> **TASK OBJECTIVE**: The data is to be repeated exactly, with the images removed.
-=-=-=-=-
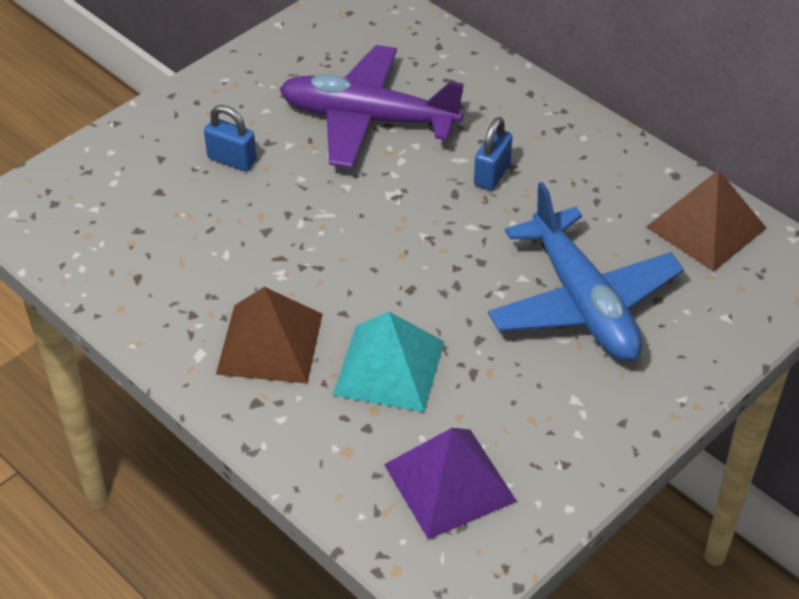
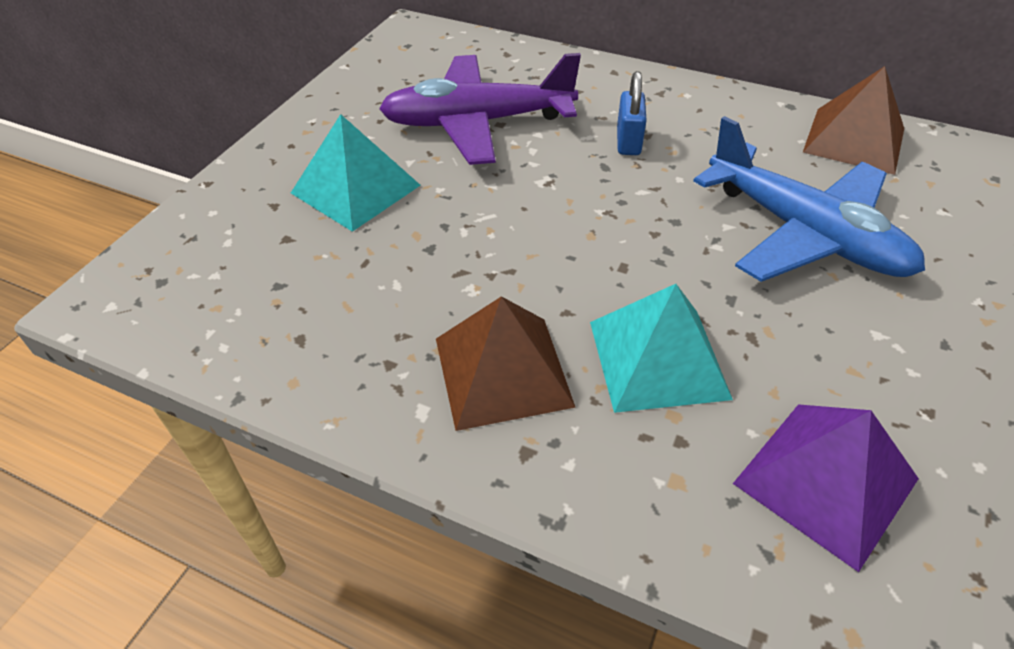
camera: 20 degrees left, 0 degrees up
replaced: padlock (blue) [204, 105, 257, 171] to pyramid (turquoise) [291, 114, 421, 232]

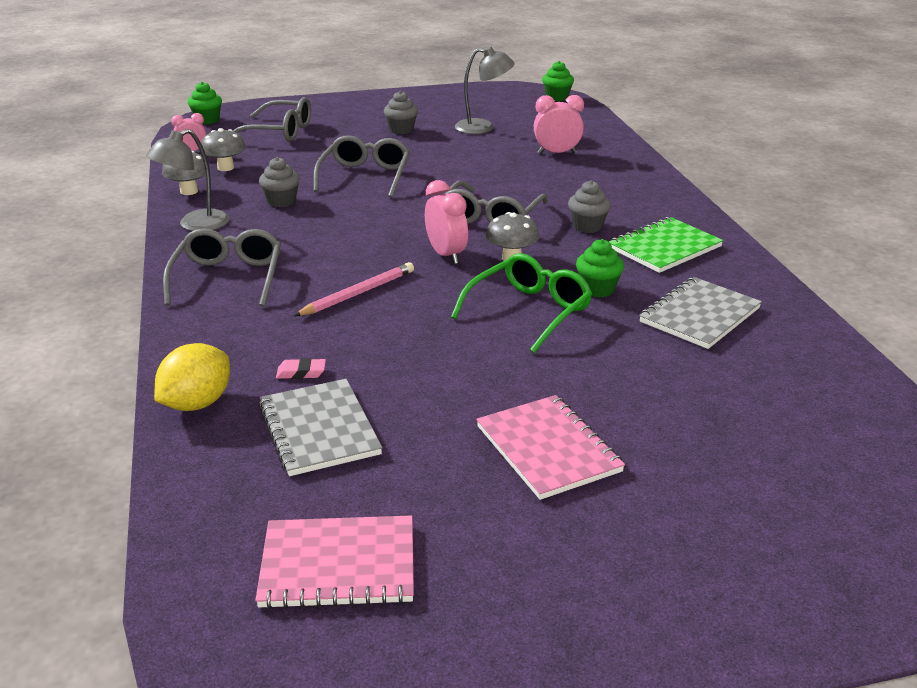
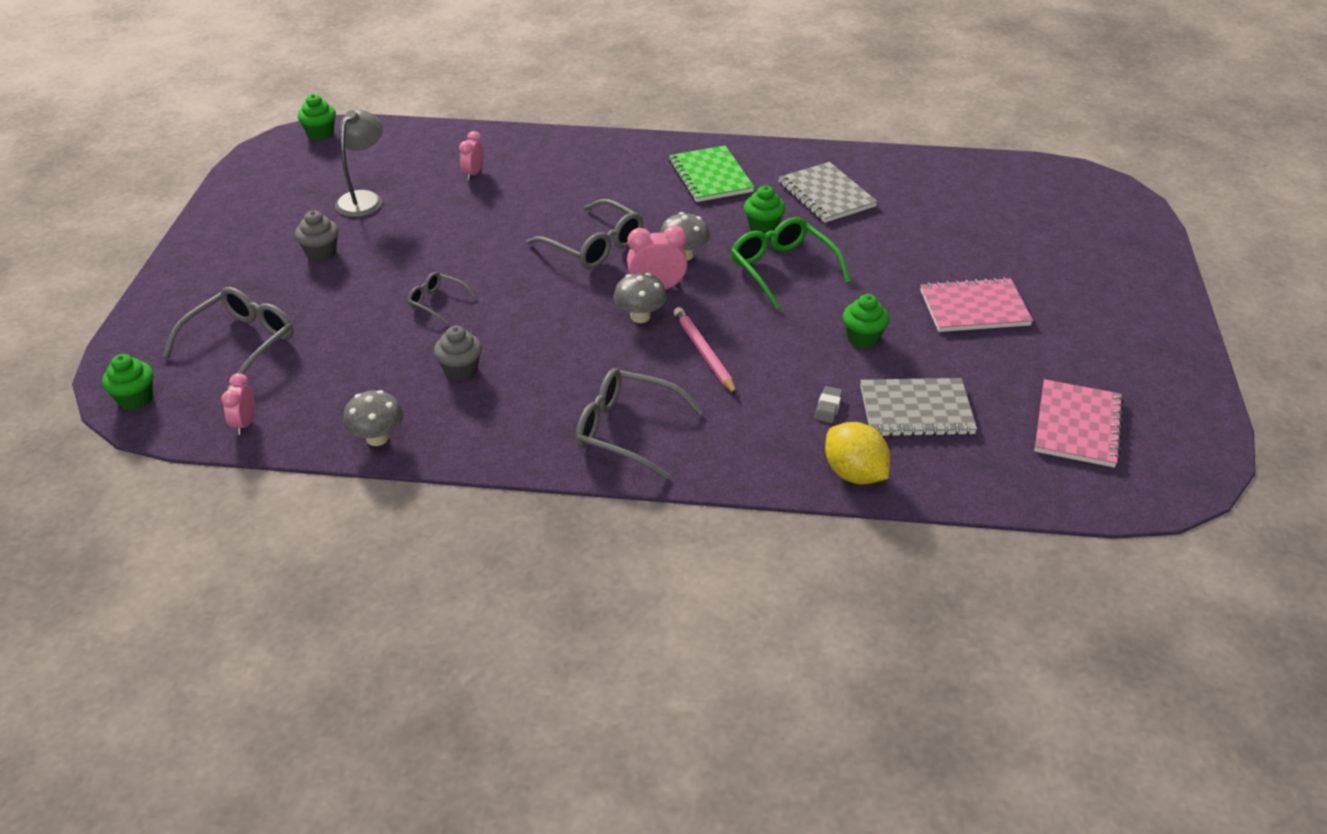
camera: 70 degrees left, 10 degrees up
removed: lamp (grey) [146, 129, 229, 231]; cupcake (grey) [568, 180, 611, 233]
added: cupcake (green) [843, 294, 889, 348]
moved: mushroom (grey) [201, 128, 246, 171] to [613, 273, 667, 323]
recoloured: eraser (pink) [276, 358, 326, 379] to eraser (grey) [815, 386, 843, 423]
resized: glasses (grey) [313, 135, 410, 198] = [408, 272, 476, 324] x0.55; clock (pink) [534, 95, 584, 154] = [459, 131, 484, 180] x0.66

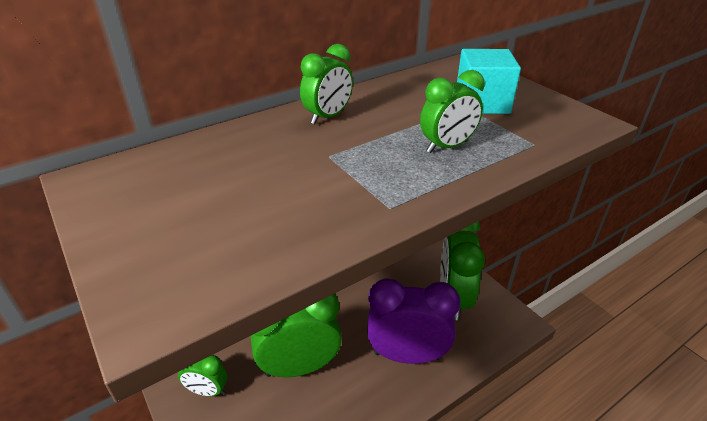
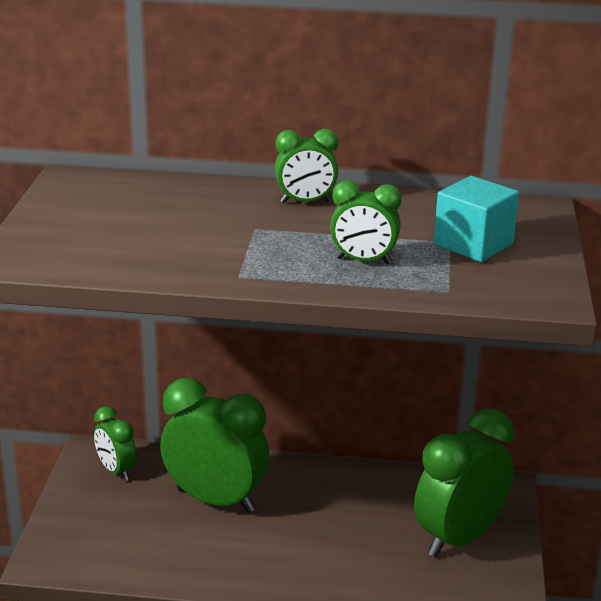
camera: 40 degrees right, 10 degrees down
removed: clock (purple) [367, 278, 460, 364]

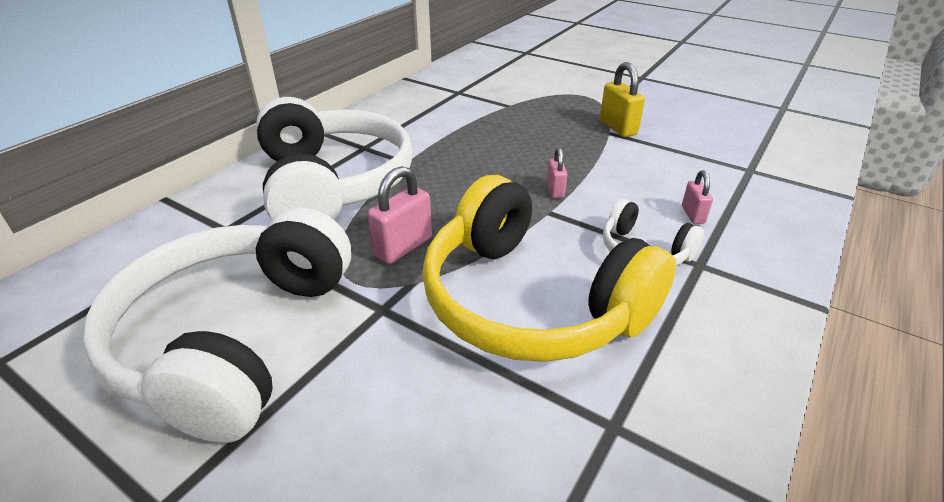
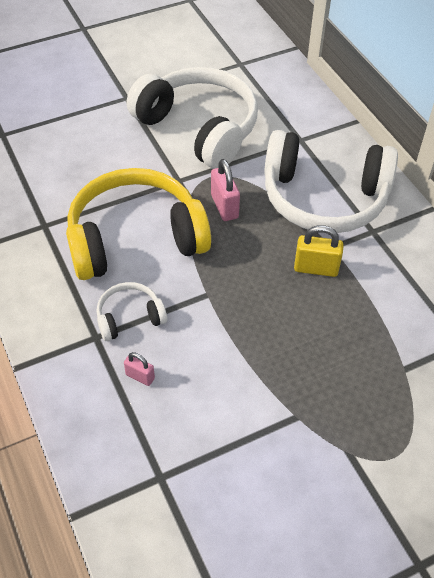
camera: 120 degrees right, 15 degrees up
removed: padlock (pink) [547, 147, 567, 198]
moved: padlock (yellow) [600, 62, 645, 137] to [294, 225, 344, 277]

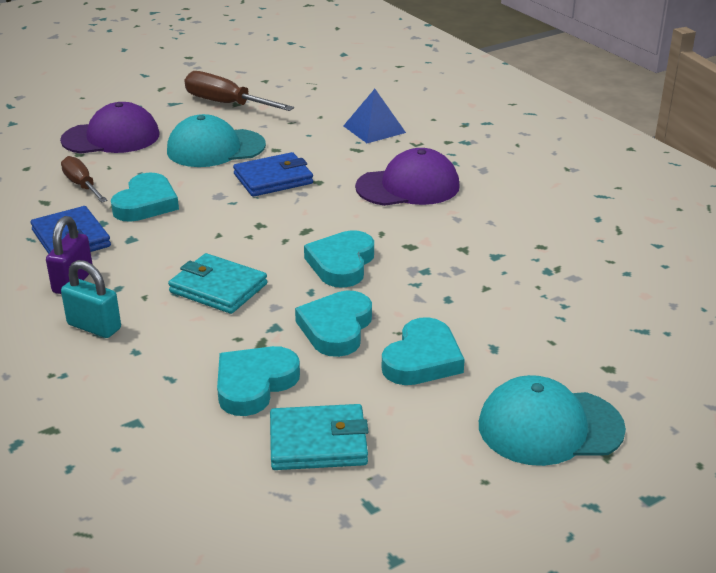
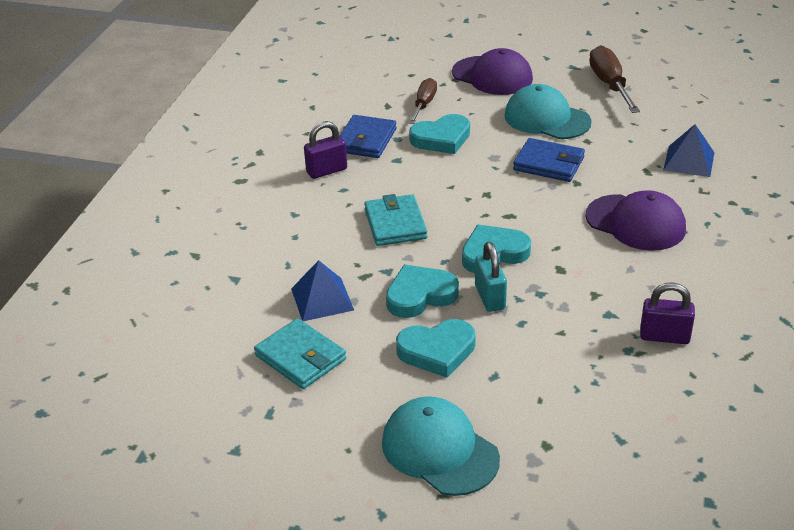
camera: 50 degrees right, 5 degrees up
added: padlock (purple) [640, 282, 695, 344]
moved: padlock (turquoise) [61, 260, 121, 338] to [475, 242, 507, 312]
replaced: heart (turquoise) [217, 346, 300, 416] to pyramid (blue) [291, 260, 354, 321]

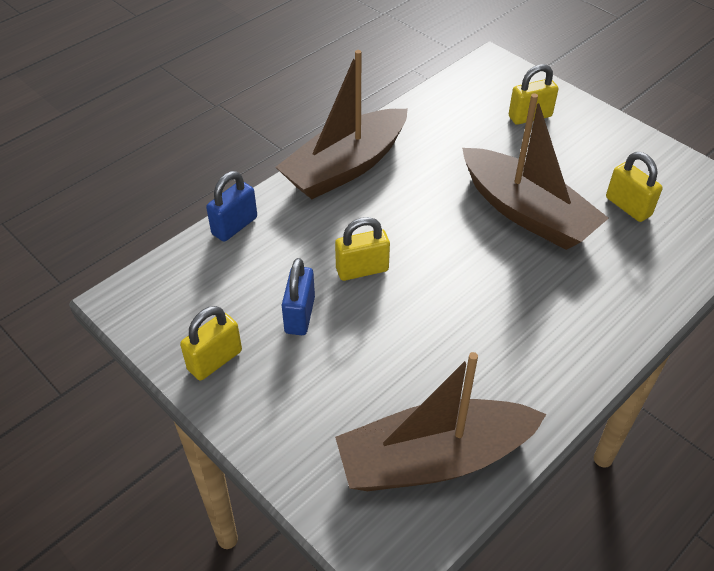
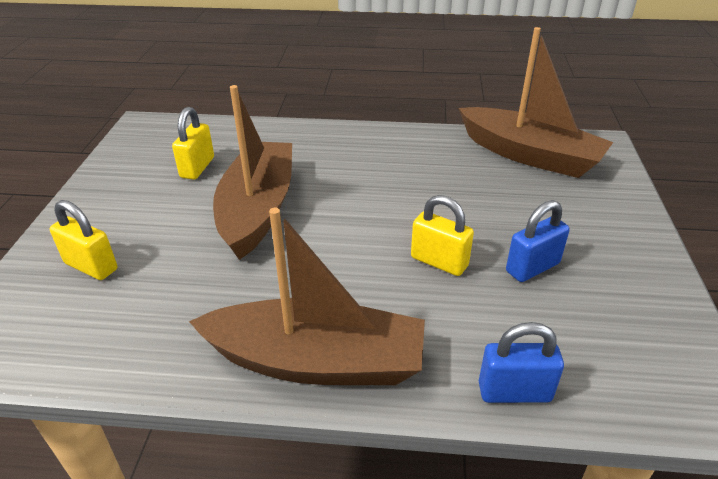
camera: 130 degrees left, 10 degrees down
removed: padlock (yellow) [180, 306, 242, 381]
-=-=-=-=-
> **OUTPUT OF THE EXERCISE**:
camera: 20 degrees left, 0 degrees up
replaced: padlock (blue) [204, 105, 257, 171] to pyramid (turquoise) [291, 114, 421, 232]

camera: 70 degrees left, 10 degrees up
removed: lamp (grey) [146, 129, 229, 231]; cupcake (grey) [568, 180, 611, 233]
added: cupcake (green) [843, 294, 889, 348]
moved: mushroom (grey) [201, 128, 246, 171] to [613, 273, 667, 323]
recoloured: eraser (pink) [276, 358, 326, 379] to eraser (grey) [815, 386, 843, 423]
resized: glasses (grey) [313, 135, 410, 198] = [408, 272, 476, 324] x0.55; clock (pink) [534, 95, 584, 154] = [459, 131, 484, 180] x0.66

camera: 40 degrees right, 10 degrees down
removed: clock (purple) [367, 278, 460, 364]

camera: 120 degrees right, 15 degrees up
removed: padlock (pink) [547, 147, 567, 198]
moved: padlock (yellow) [600, 62, 645, 137] to [294, 225, 344, 277]

camera: 50 degrees right, 5 degrees up
added: padlock (purple) [640, 282, 695, 344]
moved: padlock (turquoise) [61, 260, 121, 338] to [475, 242, 507, 312]
replaced: heart (turquoise) [217, 346, 300, 416] to pyramid (blue) [291, 260, 354, 321]

camera: 130 degrees left, 10 degrees down
removed: padlock (yellow) [180, 306, 242, 381]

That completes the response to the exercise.